Before-and-after scene images>

━━━━━━

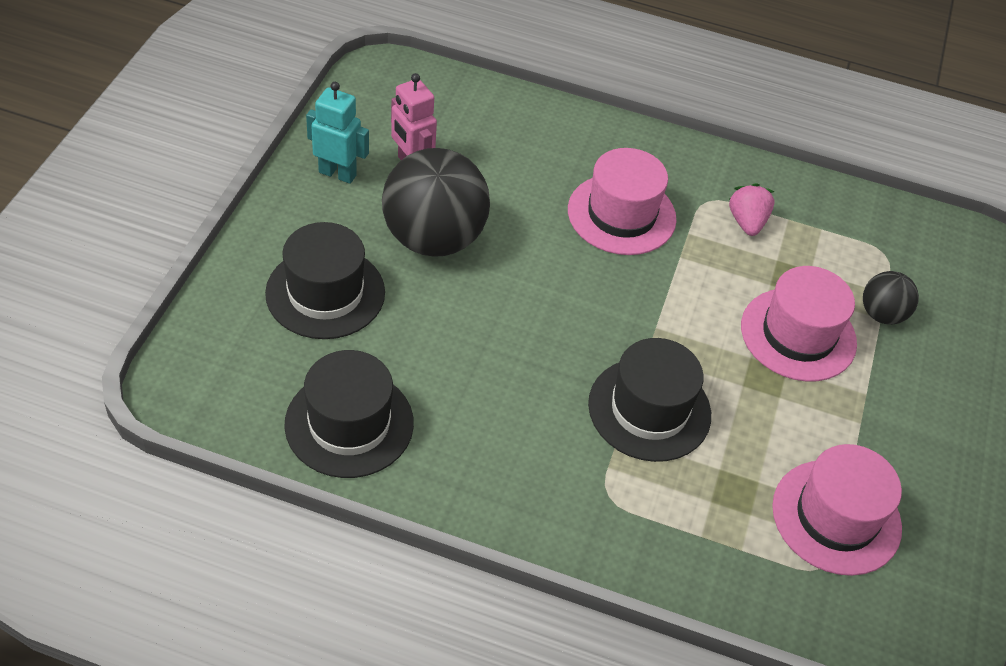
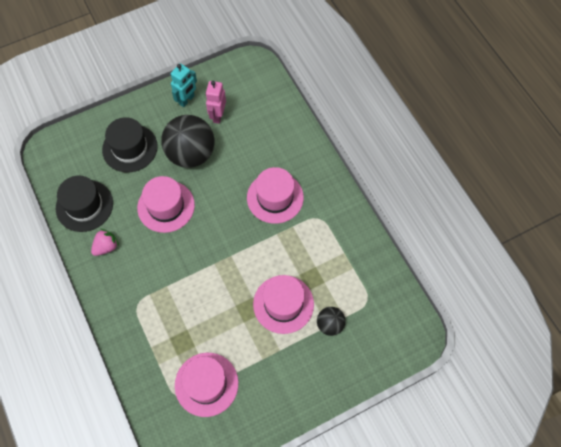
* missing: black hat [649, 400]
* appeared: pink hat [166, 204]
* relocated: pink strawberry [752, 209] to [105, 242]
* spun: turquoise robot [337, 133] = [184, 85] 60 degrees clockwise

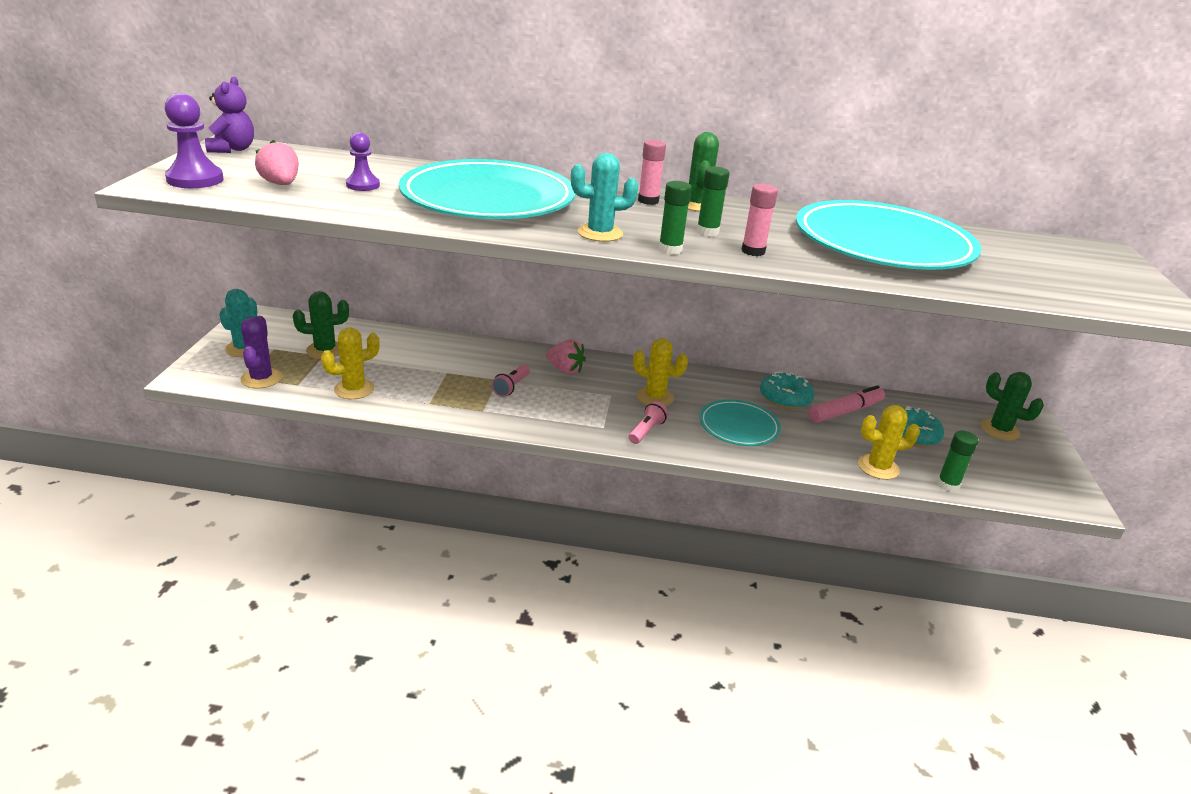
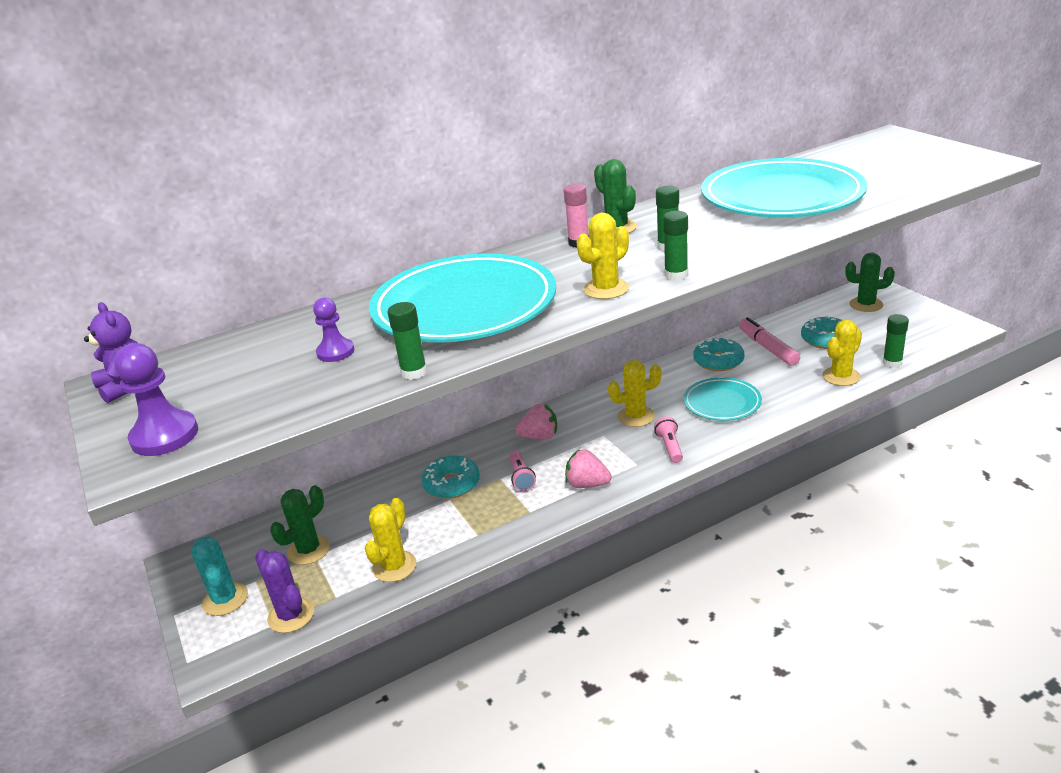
* missing: pink glue stick [759, 220]
* appeared: green glue stick [407, 341]
* appeared: turquoise donut [451, 477]
* relocated: pink strawberry [277, 162] to [588, 468]
* colour: turquoise cactus [604, 197] to yellow cactus [602, 256]
* spun: pink marker [846, 404] = [769, 341] 45 degrees counterclockwise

━━━━━━

Beginning with the line containing "to [105, 242]" and ending with the last line of the data, output those lines exactly and nothing more. Omit every picture.

PROBLEM SOLUTION>
* relocated: pink strawberry [752, 209] to [105, 242]
* spun: turquoise robot [337, 133] = [184, 85] 60 degrees clockwise

* missing: pink glue stick [759, 220]
* appeared: green glue stick [407, 341]
* appeared: turquoise donut [451, 477]
* relocated: pink strawberry [277, 162] to [588, 468]
* colour: turquoise cactus [604, 197] to yellow cactus [602, 256]
* spun: pink marker [846, 404] = [769, 341] 45 degrees counterclockwise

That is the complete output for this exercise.